Count how many lines in the records below contain the string "kern", treating uppercase and lowercase as different, and reply with only that number.

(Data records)
— start —
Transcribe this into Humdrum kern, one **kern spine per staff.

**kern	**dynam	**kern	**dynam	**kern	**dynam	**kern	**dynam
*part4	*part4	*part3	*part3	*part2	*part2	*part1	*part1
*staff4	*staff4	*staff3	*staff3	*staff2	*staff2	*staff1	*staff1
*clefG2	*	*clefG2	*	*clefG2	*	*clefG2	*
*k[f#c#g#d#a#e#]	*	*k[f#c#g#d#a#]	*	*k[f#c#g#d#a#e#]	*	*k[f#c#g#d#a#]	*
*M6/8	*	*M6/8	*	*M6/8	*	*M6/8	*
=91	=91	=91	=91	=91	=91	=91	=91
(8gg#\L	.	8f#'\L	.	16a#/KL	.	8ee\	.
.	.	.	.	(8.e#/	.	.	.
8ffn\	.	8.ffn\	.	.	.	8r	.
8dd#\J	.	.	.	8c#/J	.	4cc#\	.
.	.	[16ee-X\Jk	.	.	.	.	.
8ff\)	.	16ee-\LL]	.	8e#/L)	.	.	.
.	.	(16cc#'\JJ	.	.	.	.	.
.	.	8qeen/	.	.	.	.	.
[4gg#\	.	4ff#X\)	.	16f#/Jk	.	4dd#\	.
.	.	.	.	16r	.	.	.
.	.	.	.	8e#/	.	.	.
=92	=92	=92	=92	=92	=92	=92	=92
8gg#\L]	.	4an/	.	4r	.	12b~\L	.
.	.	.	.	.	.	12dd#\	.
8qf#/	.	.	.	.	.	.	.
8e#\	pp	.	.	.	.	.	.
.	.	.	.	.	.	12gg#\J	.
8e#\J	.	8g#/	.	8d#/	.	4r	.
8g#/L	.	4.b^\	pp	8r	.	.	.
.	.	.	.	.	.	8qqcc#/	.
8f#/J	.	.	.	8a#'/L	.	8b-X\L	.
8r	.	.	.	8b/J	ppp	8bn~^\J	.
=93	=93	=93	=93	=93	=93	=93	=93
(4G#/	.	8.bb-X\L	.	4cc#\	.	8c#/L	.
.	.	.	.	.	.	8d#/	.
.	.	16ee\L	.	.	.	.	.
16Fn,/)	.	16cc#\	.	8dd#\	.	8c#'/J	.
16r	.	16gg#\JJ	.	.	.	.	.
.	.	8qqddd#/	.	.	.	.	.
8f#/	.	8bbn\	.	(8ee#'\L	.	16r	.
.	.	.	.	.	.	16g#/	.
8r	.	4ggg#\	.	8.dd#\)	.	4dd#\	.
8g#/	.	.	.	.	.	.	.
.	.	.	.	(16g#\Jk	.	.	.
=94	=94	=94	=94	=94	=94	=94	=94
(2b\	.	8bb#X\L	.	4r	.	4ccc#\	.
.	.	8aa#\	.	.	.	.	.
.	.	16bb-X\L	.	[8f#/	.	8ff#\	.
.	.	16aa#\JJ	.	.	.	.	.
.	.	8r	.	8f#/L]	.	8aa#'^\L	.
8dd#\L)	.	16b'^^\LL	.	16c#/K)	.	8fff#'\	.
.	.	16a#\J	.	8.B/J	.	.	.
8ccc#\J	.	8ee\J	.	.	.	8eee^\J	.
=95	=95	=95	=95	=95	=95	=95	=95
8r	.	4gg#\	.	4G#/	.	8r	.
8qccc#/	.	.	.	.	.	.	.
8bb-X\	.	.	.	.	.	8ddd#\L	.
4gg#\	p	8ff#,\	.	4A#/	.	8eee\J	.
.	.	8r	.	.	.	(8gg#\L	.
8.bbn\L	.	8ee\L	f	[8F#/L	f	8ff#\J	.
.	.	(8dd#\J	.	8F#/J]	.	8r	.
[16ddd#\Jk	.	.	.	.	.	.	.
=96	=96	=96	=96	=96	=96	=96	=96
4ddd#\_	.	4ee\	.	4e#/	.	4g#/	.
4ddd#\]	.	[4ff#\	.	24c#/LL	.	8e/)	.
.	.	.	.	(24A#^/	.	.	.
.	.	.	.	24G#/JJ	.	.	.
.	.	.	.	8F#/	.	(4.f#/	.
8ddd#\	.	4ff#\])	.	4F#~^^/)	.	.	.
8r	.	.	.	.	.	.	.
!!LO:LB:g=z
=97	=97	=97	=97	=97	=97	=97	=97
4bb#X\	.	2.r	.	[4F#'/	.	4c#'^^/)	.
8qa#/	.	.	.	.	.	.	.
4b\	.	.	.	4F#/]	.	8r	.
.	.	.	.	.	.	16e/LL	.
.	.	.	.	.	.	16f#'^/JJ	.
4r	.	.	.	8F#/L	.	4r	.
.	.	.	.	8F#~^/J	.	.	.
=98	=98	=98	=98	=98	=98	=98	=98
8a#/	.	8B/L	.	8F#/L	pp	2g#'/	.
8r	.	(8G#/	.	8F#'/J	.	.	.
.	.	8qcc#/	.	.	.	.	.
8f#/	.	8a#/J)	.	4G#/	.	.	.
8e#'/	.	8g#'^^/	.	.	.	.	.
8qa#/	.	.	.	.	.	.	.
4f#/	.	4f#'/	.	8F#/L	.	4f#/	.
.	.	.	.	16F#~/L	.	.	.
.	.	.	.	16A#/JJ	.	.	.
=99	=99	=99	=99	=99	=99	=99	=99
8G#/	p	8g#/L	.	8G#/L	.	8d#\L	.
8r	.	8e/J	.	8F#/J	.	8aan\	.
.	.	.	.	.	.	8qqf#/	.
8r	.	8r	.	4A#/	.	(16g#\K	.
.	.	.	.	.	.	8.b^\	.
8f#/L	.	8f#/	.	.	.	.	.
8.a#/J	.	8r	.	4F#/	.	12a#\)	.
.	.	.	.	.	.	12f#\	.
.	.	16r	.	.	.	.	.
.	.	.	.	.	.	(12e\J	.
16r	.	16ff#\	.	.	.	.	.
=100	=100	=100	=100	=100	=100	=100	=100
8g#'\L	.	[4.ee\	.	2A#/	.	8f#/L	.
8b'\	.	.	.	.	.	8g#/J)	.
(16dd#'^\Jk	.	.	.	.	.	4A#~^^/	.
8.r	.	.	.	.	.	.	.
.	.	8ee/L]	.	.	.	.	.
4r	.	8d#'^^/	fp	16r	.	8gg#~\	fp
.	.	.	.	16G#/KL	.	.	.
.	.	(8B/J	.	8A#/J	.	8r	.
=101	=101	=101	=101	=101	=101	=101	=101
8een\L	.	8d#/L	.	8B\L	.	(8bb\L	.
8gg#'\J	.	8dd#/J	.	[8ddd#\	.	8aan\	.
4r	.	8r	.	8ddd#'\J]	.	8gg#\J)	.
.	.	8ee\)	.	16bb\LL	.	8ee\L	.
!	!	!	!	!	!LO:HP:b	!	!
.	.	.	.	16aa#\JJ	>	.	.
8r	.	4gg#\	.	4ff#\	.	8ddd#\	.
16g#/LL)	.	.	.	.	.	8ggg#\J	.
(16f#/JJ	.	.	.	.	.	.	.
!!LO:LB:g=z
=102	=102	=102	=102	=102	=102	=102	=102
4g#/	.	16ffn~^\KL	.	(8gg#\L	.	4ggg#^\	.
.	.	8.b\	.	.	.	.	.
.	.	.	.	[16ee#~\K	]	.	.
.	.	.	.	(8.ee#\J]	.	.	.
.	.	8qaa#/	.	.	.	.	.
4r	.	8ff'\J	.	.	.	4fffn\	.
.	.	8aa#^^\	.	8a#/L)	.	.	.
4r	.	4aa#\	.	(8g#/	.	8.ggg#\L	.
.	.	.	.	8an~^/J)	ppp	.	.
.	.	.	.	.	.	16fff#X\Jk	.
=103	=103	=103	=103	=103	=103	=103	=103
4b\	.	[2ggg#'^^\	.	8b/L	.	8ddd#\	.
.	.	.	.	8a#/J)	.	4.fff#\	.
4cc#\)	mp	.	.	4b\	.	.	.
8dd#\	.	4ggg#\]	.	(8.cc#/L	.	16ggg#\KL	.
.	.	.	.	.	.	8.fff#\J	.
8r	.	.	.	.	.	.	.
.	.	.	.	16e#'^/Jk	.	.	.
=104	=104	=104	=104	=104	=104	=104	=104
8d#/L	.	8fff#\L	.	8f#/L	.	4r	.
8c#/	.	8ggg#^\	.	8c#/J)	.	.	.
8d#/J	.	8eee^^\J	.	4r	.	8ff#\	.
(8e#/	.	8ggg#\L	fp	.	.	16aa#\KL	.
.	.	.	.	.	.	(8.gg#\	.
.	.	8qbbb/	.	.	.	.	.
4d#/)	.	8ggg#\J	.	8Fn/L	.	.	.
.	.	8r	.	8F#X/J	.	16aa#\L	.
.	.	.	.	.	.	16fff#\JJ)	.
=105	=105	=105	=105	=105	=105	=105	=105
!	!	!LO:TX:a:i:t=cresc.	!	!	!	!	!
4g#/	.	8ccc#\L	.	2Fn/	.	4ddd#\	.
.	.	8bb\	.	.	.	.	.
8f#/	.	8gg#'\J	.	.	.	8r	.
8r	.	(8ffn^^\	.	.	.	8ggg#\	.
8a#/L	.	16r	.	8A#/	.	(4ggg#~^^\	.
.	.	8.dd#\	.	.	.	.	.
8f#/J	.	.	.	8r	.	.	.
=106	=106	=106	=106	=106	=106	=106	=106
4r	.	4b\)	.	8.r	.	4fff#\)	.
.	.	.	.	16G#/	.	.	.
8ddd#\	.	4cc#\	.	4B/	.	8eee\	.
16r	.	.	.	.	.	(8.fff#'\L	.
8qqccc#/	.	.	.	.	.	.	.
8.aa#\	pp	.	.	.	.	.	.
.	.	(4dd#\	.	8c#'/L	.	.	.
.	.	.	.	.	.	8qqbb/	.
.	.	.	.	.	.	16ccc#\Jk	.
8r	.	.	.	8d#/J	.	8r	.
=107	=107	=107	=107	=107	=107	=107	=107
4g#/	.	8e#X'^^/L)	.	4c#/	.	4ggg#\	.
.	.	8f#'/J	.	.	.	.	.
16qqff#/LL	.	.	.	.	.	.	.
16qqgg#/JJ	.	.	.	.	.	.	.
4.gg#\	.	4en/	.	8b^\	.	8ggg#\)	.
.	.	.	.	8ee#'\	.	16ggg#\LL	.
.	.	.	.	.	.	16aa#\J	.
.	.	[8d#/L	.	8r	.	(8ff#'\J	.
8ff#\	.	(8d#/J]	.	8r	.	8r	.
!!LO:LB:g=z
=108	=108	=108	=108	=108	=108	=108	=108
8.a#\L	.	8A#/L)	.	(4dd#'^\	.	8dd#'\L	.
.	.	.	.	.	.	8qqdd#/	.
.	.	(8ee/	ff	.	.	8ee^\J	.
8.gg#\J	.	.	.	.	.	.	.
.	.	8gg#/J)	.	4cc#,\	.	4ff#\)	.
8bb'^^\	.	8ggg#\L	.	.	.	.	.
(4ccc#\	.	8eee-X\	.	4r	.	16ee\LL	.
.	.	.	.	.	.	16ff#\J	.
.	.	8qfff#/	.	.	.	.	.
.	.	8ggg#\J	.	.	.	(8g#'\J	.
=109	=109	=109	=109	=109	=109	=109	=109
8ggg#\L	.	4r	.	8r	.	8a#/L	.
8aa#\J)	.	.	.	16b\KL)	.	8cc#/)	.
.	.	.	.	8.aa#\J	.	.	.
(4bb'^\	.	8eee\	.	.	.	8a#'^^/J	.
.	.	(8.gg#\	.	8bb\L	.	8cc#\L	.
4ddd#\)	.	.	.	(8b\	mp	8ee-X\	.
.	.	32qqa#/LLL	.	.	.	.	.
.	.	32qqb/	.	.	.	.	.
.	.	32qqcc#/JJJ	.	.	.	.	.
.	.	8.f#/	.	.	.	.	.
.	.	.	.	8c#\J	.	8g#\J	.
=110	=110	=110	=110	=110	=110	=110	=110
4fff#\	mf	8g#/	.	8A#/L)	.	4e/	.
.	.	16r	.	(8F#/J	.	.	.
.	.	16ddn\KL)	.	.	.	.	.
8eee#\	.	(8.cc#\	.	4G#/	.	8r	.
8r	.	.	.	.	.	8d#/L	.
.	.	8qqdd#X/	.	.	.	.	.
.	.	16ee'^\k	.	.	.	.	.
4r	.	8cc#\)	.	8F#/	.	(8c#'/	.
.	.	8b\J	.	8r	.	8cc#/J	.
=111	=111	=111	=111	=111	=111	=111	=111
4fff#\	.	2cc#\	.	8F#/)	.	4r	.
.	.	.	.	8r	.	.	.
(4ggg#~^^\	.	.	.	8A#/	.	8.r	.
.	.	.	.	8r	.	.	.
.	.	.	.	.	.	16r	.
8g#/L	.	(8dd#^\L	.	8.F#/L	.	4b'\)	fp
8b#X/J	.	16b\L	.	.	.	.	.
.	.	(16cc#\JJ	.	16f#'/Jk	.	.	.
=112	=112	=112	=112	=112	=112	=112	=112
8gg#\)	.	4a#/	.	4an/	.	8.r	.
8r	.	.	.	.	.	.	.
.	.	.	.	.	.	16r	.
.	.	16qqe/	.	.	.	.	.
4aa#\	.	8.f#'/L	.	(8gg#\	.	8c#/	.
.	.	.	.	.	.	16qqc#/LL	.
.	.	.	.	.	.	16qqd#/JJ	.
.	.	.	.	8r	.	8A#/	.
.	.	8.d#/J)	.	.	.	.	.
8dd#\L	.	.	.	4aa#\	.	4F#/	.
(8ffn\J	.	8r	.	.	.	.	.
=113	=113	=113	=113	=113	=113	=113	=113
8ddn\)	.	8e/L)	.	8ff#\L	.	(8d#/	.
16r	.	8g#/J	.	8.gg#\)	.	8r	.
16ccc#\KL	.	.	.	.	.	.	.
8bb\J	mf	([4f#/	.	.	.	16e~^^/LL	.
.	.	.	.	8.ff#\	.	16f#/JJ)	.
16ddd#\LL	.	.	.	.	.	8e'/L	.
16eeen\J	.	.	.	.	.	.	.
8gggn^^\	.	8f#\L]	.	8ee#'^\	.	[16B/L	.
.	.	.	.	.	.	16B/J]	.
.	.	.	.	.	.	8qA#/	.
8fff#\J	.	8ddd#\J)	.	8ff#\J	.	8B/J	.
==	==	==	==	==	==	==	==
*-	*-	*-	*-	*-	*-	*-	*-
— end —
> _Solved exercise_:
2